(Scene image comparisons)
____

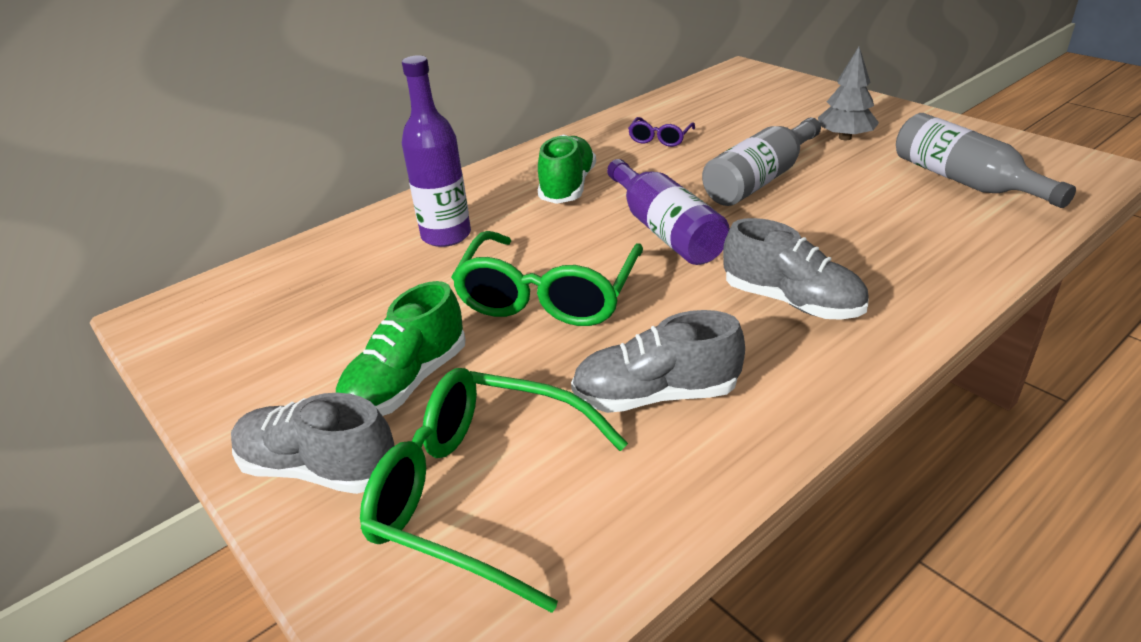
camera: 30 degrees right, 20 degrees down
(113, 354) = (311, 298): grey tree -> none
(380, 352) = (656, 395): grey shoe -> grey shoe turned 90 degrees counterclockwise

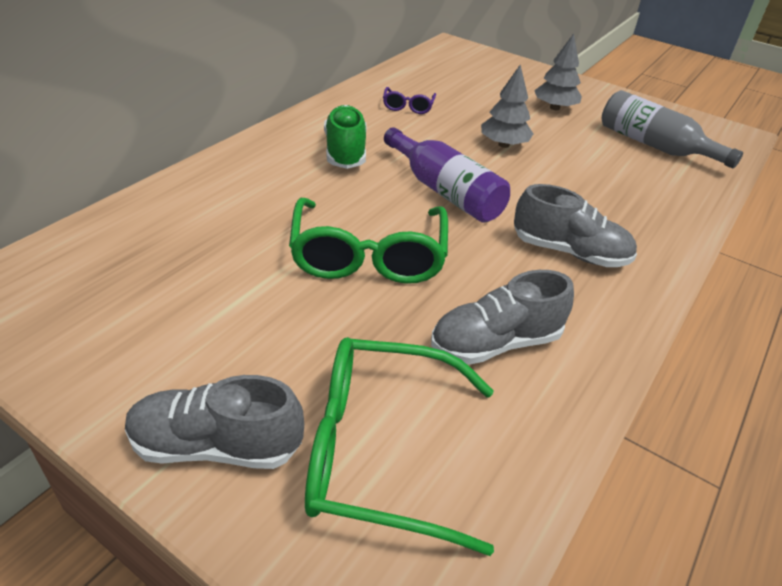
camera: 20 degrees left, 5 degrees up
(406, 383) = (270, 350): green shoe -> none
(446, 235) = (250, 200): purple bottle -> none
(760, 180) = (504, 145): grey bottle -> grey tree

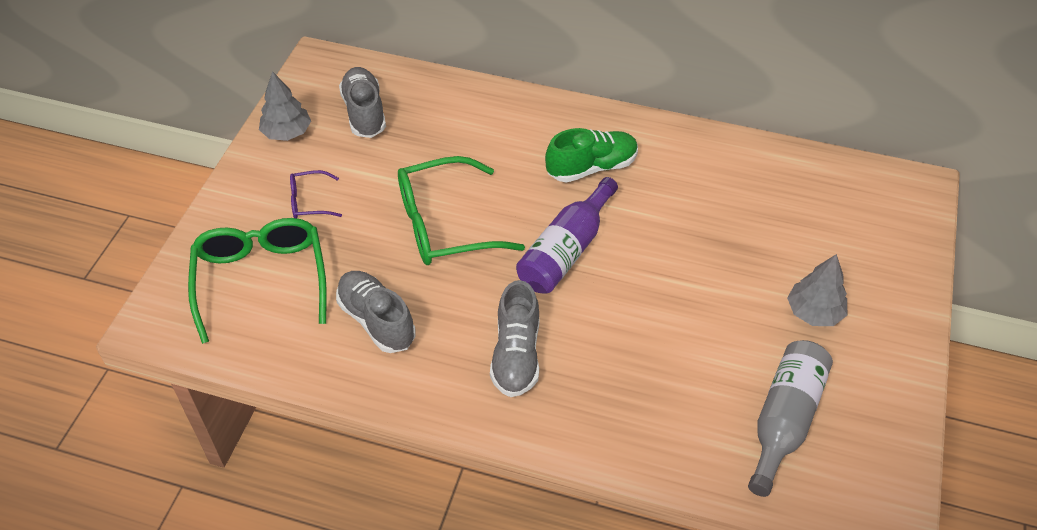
camera: 75 degrees right, 10 degrees up
(216, 446) = (244, 208): grey shoe -> grey shoe (364, 113)
(408, 107) = (715, 187): purple glasses -> purple glasses (309, 201)
(504, 145) = (686, 279): grey tree -> grey tree (287, 133)

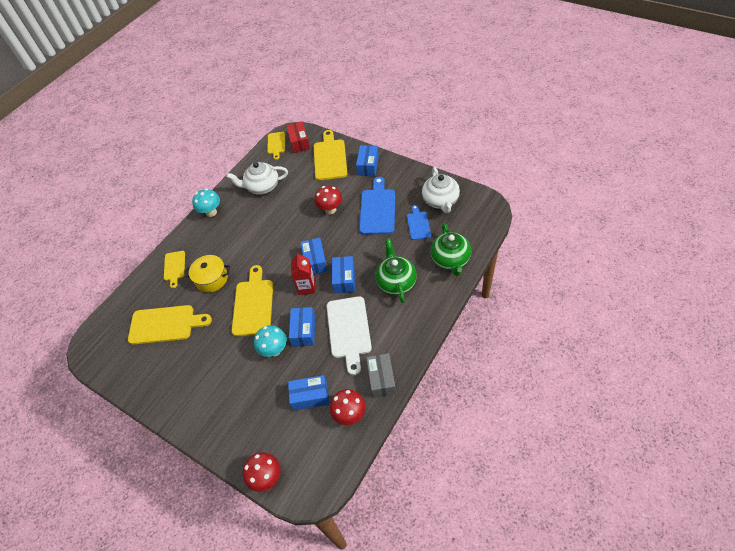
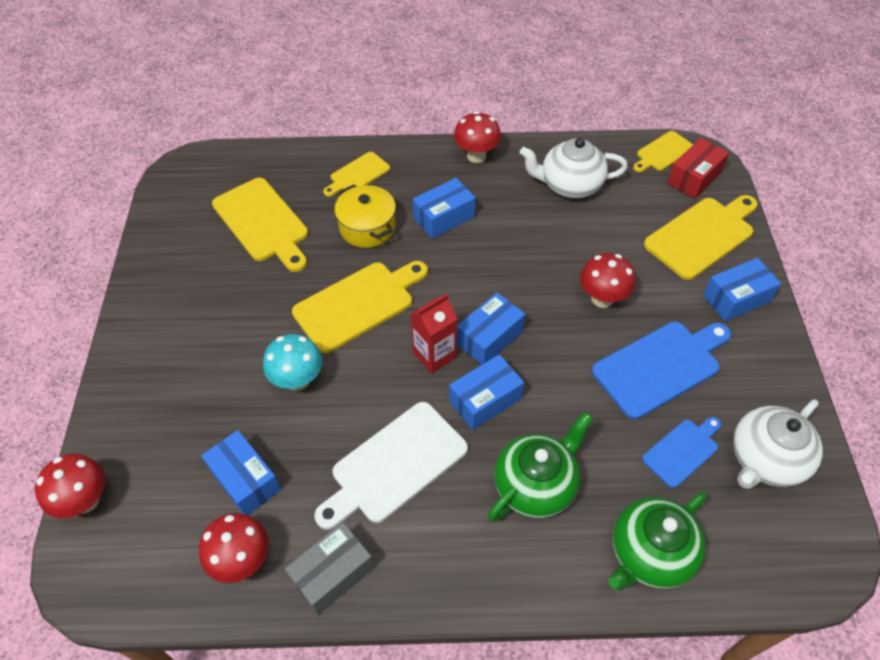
camera: 50 degrees right, 0 degrees up
(211, 212) = (476, 156): turquoise mushroom -> red mushroom
(262, 187) = (569, 185): white teapot -> white teapot turned 45 degrees counterclockwise
(304, 331) = (354, 399): blue box -> blue box (444, 217)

____

Exercise:
In the data above, find the line with "(760, 180) = (504, 145): grey" and repeat it and every line after it through the end, exactly; leave the pictures out.

Answer to the exercise:
(760, 180) = (504, 145): grey bottle -> grey tree

camera: 75 degrees right, 10 degrees up
(216, 446) = (244, 208): grey shoe -> grey shoe (364, 113)
(408, 107) = (715, 187): purple glasses -> purple glasses (309, 201)
(504, 145) = (686, 279): grey tree -> grey tree (287, 133)

camera: 50 degrees right, 0 degrees up
(211, 212) = (476, 156): turquoise mushroom -> red mushroom
(262, 187) = (569, 185): white teapot -> white teapot turned 45 degrees counterclockwise
(304, 331) = (354, 399): blue box -> blue box (444, 217)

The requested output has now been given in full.